All records are to be retyped faithfully and completely.

# SUPPLIED DATA start

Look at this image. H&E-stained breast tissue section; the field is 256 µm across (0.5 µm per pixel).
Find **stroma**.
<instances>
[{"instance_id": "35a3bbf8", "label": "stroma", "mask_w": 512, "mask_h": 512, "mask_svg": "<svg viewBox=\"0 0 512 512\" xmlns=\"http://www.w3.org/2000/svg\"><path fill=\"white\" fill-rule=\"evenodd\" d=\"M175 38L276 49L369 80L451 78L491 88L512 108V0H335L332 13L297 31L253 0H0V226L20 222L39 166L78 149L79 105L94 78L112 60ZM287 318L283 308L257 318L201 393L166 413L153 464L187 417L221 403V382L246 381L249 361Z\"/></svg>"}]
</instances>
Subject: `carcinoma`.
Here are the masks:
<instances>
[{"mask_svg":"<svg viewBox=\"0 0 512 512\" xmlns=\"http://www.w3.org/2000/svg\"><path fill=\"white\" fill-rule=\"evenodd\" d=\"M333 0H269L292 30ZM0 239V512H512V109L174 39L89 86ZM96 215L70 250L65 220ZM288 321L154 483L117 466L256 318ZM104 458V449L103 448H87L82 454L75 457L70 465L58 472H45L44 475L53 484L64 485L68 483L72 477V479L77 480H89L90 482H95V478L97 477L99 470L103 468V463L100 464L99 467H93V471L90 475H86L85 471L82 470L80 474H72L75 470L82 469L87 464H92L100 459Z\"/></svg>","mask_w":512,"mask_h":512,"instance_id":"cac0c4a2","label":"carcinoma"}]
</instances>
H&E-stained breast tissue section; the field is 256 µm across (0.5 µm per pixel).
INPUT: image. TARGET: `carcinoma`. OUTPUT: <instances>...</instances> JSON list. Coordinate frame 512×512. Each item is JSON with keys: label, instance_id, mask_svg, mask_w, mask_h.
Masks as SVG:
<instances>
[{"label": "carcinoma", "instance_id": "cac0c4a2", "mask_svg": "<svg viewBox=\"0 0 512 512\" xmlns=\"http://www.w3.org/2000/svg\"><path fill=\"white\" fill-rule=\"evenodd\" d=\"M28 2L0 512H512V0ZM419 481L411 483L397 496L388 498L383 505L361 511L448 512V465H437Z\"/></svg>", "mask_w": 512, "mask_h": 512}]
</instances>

# SUPPLIED DATA end

## COMPLETED TASK
Look at this image. H&E-stained breast tissue section; the field is 256 µm across (0.5 µm per pixel).
Find **stroma**.
<instances>
[{"instance_id": "35a3bbf8", "label": "stroma", "mask_w": 512, "mask_h": 512, "mask_svg": "<svg viewBox=\"0 0 512 512\" xmlns=\"http://www.w3.org/2000/svg\"><path fill=\"white\" fill-rule=\"evenodd\" d=\"M175 38L276 49L369 80L451 78L491 88L512 108V0H335L332 13L297 31L253 0H0V226L20 222L39 166L78 149L79 105L94 78L112 60ZM287 318L283 308L257 318L201 393L166 413L153 464L187 417L221 403V382L246 381L249 361Z\"/></svg>"}]
</instances>
Subject: `carcinoma`.
Here are the masks:
<instances>
[{"mask_svg":"<svg viewBox=\"0 0 512 512\" xmlns=\"http://www.w3.org/2000/svg\"><path fill=\"white\" fill-rule=\"evenodd\" d=\"M333 0H269L292 30ZM0 239V512H512V109L174 39L89 86ZM96 215L70 250L65 220ZM288 321L154 483L117 466L256 318ZM104 458V449L103 448H87L82 454L75 457L70 465L58 472H45L44 475L53 484L64 485L68 483L72 477V479L77 480H89L90 482H95V478L97 477L99 470L103 468V463L100 464L99 467H93V471L90 475H86L85 471L82 470L80 474H72L75 470L82 469L87 464H92L100 459Z\"/></svg>","mask_w":512,"mask_h":512,"instance_id":"cac0c4a2","label":"carcinoma"}]
</instances>
H&E-stained breast tissue section; the field is 256 µm across (0.5 µm per pixel).
INPUT: image. TARGET: `carcinoma`. OUTPUT: <instances>...</instances> JSON list. Coordinate frame 512×512. Each item is JSON with keys: label, instance_id, mask_svg, mask_w, mask_h.
Masks as SVG:
<instances>
[{"label": "carcinoma", "instance_id": "cac0c4a2", "mask_svg": "<svg viewBox=\"0 0 512 512\" xmlns=\"http://www.w3.org/2000/svg\"><path fill=\"white\" fill-rule=\"evenodd\" d=\"M28 2L0 512H512V0ZM419 481L411 483L397 496L388 498L383 505L361 511L448 512V465H437Z\"/></svg>", "mask_w": 512, "mask_h": 512}]
</instances>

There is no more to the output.